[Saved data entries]
____________________

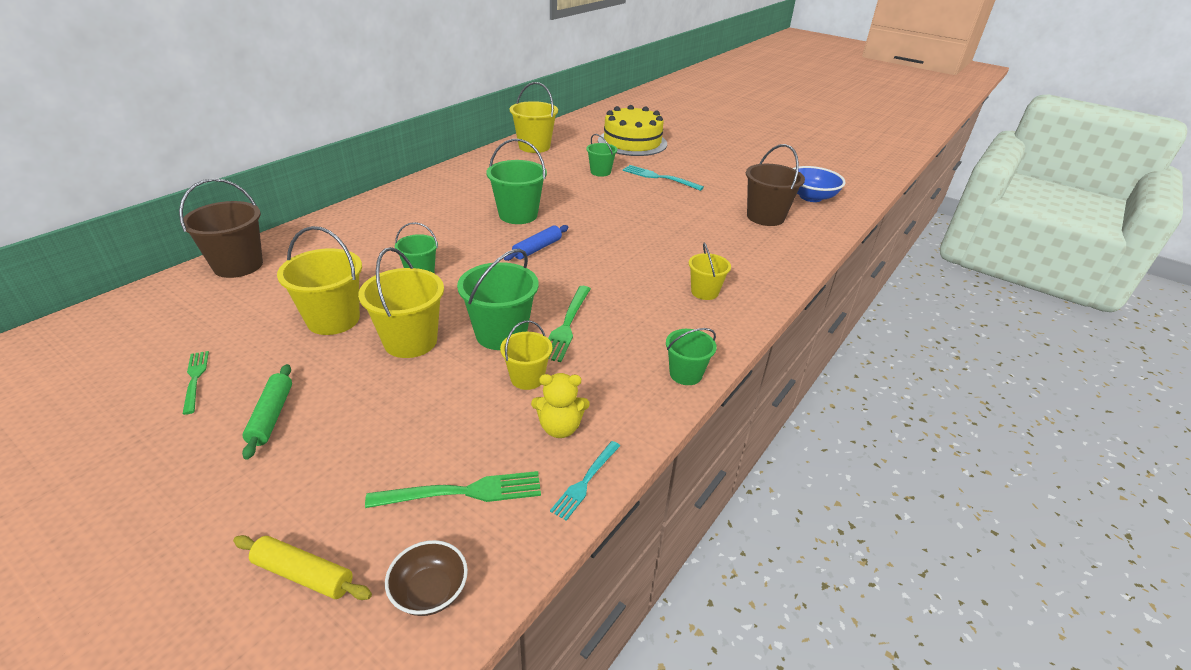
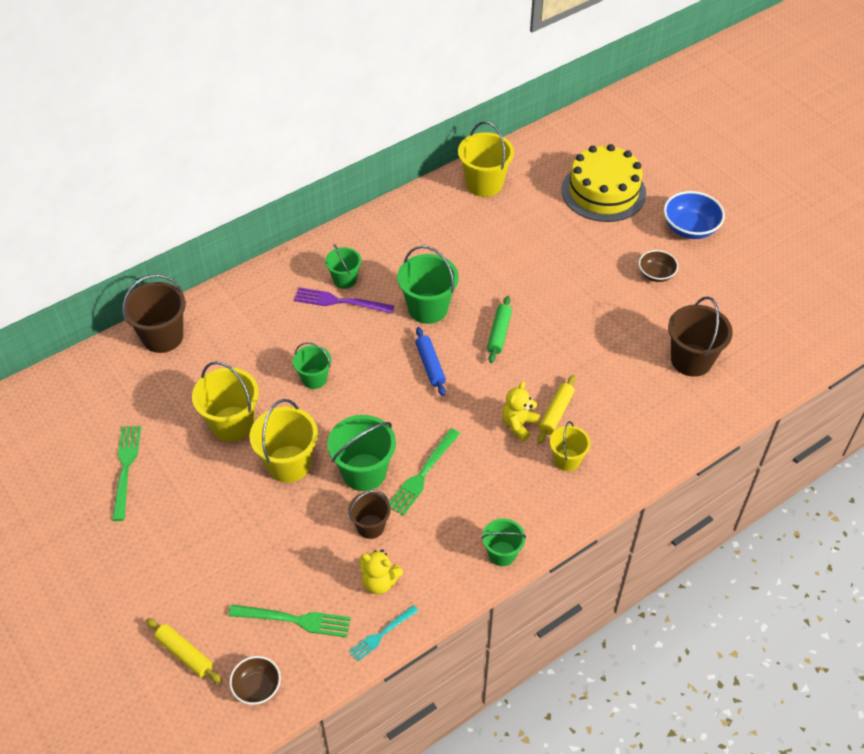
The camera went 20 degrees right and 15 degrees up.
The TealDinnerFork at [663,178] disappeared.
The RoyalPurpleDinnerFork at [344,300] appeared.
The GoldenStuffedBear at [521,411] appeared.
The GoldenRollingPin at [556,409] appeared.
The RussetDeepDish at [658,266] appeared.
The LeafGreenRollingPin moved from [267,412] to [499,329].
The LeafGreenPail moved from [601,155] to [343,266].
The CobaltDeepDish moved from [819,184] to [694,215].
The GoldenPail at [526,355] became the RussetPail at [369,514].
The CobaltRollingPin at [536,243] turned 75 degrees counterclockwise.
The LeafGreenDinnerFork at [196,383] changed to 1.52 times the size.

____________________

DIRECTIONS FOR THIS TASK:
Find every line in the data above that holds the string "degrees". Give the number of such lines and nothing else.

WRITTEN SOLUTION:
2